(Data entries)
● ● ●
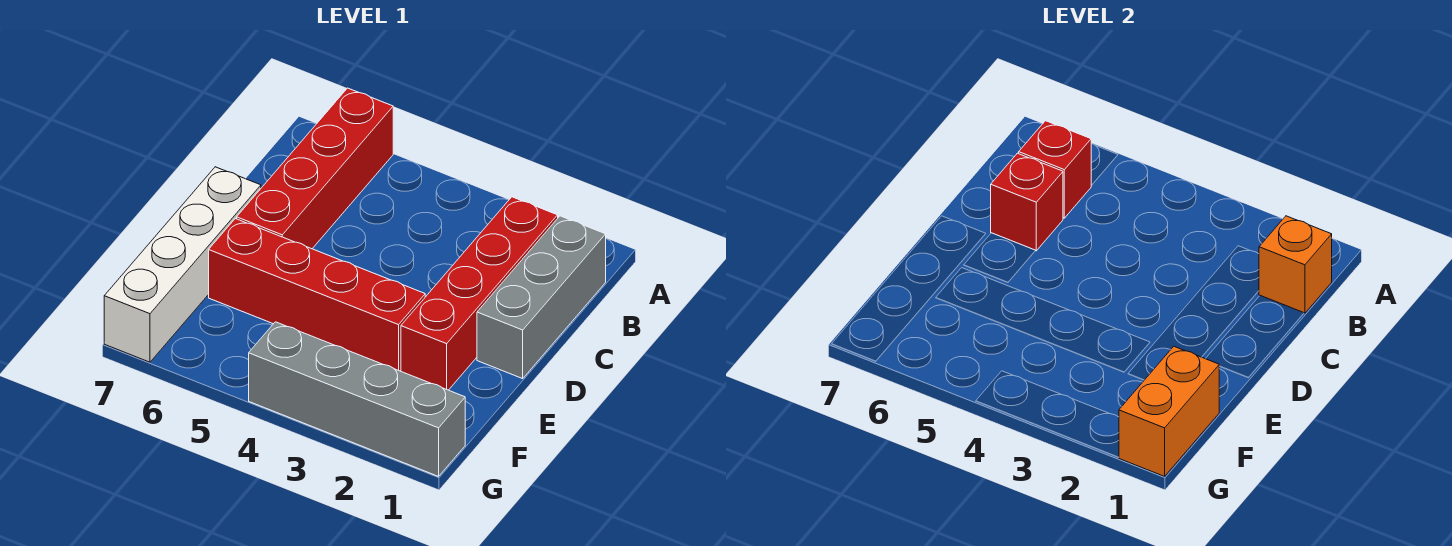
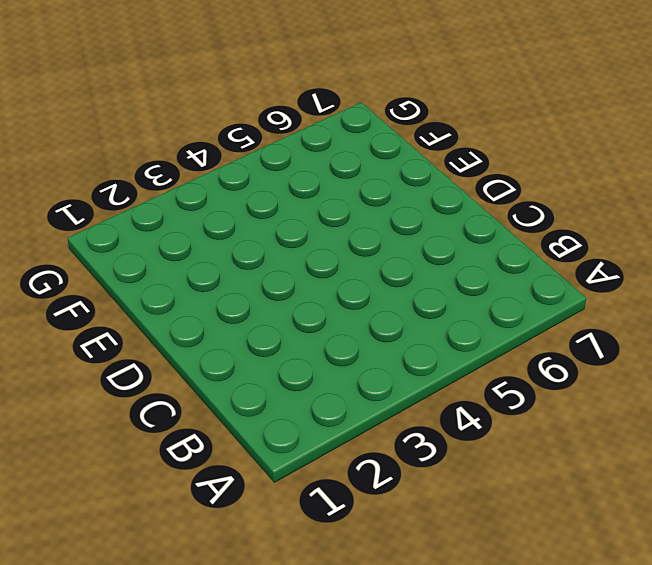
none -> red 1x4 brick [237,88,393,249]
none -> grey 1x3 brick [477,216,606,379]

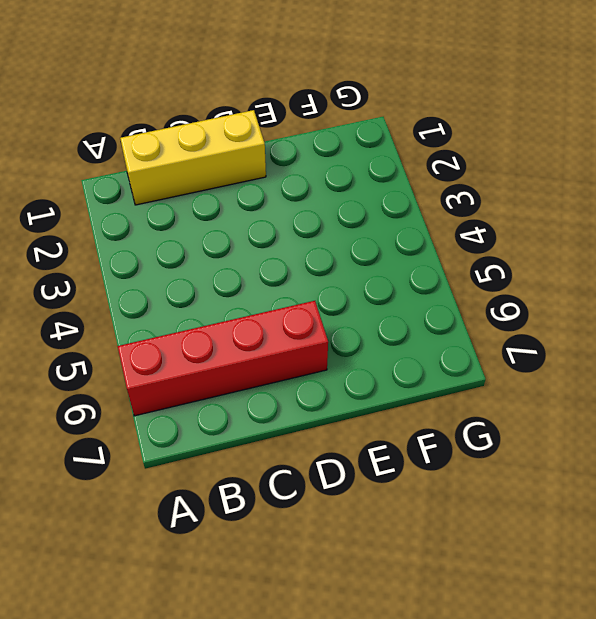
yellow 1x3 brick [120,110,266,205] -> grey 1x3 brick [477,216,606,379]
none -> red 1x4 brick [401,197,558,390]
none -> white 1x4 brick [104,167,261,362]

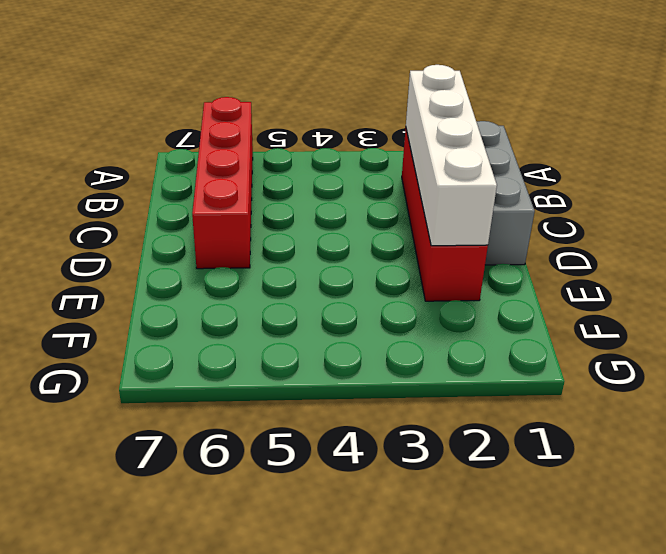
white 1x4 brick [406,65,497,246] -> white 1x4 brick moved to [104,167,261,362]
none -> red 1x4 brick [209,219,425,371]
none -> grey 1x4 brick [249,322,465,476]

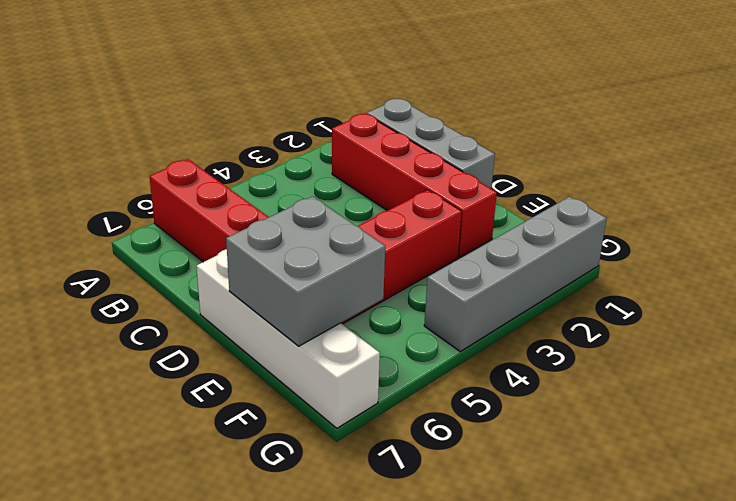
grey 2x2 brick [226,196,385,346] -> none
none -> orange 1x1 brick [1259,216,1332,313]
none -> red 1x1 brick [1019,121,1091,218]

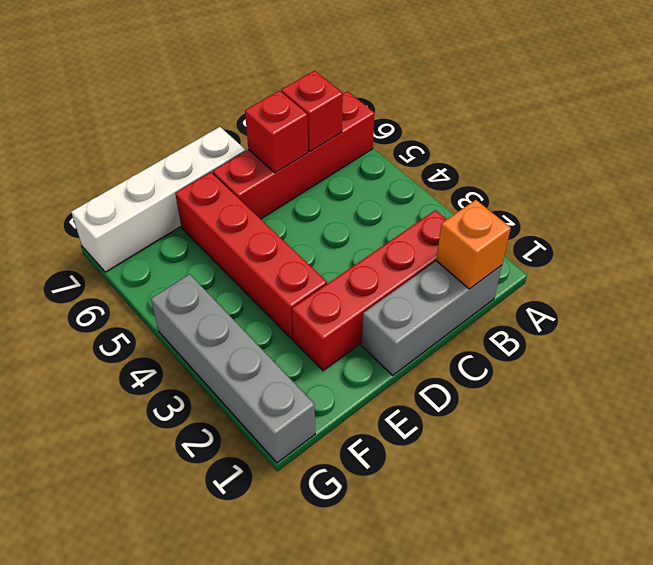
none -> orange 1x2 brick [1119,346,1219,476]

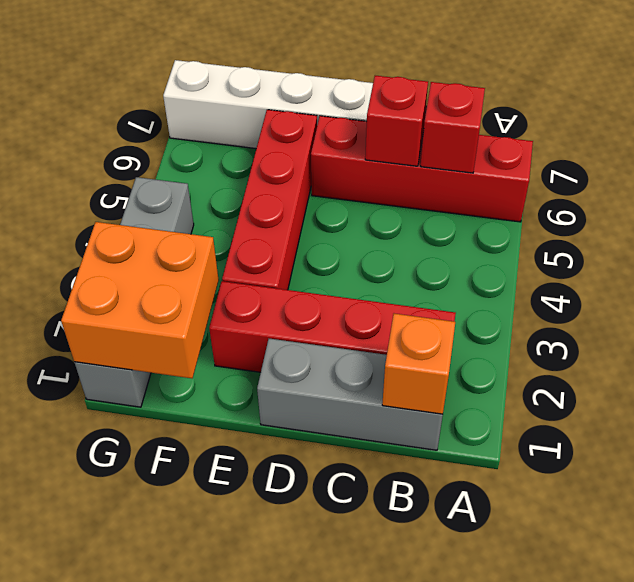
orange 2x2 brick [61,222,219,378] -> orange 1x2 brick [1119,346,1219,476]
● ● ●
Required work:
Return the records above verbatim, leaving out images.

Solution to the exercise:
none -> red 1x4 brick [237,88,393,249]
none -> grey 1x3 brick [477,216,606,379]

yellow 1x3 brick [120,110,266,205] -> grey 1x3 brick [477,216,606,379]
none -> red 1x4 brick [401,197,558,390]
none -> white 1x4 brick [104,167,261,362]

white 1x4 brick [406,65,497,246] -> white 1x4 brick moved to [104,167,261,362]
none -> red 1x4 brick [209,219,425,371]
none -> grey 1x4 brick [249,322,465,476]

grey 2x2 brick [226,196,385,346] -> none
none -> orange 1x1 brick [1259,216,1332,313]
none -> red 1x1 brick [1019,121,1091,218]

none -> orange 1x2 brick [1119,346,1219,476]

orange 2x2 brick [61,222,219,378] -> orange 1x2 brick [1119,346,1219,476]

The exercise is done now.